→ Extracted information
-- -- --
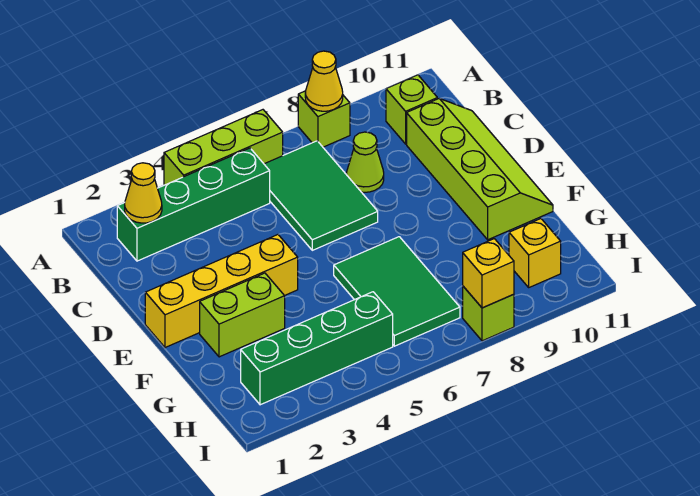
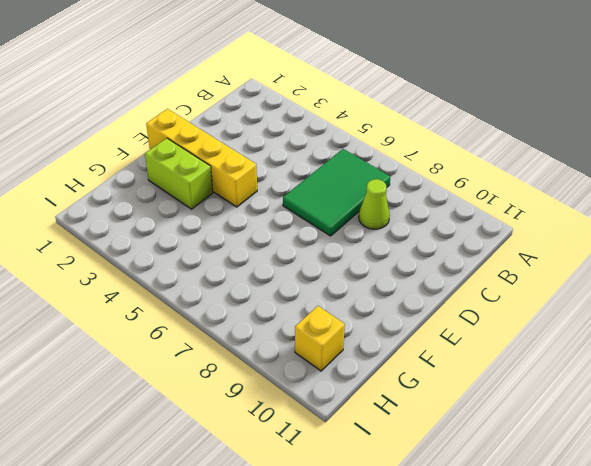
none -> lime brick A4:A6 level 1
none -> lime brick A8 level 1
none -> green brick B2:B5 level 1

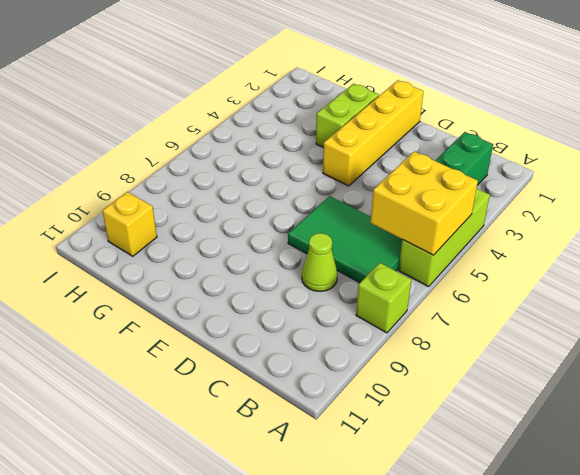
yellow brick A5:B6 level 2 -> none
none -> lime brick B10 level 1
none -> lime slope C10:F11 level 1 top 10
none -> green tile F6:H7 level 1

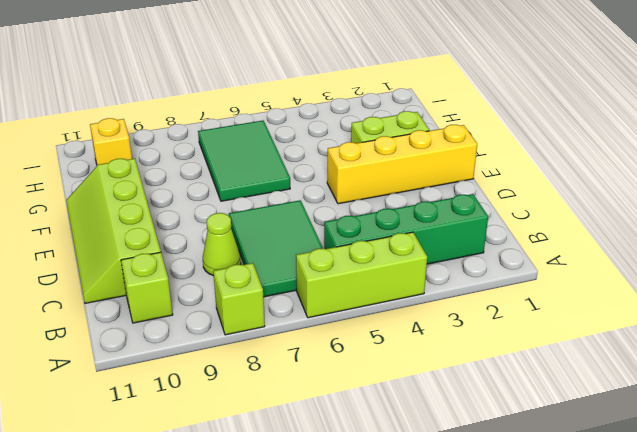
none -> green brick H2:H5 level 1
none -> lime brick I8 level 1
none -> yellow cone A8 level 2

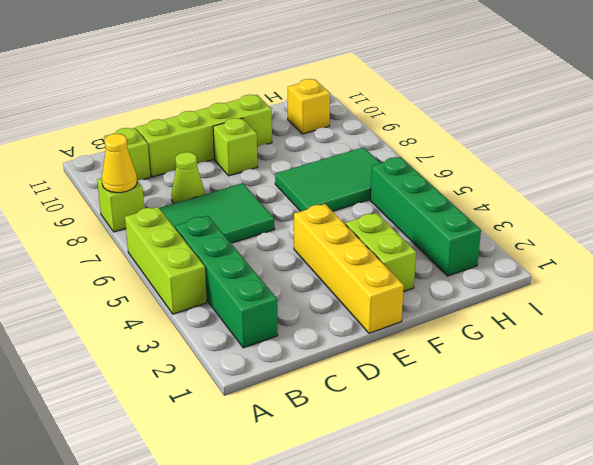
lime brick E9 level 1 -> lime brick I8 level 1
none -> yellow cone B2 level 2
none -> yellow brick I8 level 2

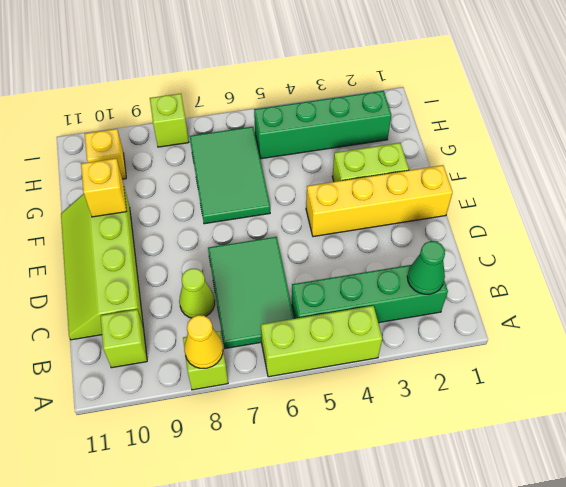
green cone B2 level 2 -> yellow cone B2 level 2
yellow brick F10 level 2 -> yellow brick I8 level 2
-- -- --
→ Exercise directions
The records above should be copied word for word, with the pictures left out.

→ Written solution
none -> lime brick A4:A6 level 1
none -> lime brick A8 level 1
none -> green brick B2:B5 level 1

yellow brick A5:B6 level 2 -> none
none -> lime brick B10 level 1
none -> lime slope C10:F11 level 1 top 10
none -> green tile F6:H7 level 1

none -> green brick H2:H5 level 1
none -> lime brick I8 level 1
none -> yellow cone A8 level 2

lime brick E9 level 1 -> lime brick I8 level 1
none -> yellow cone B2 level 2
none -> yellow brick I8 level 2

green cone B2 level 2 -> yellow cone B2 level 2
yellow brick F10 level 2 -> yellow brick I8 level 2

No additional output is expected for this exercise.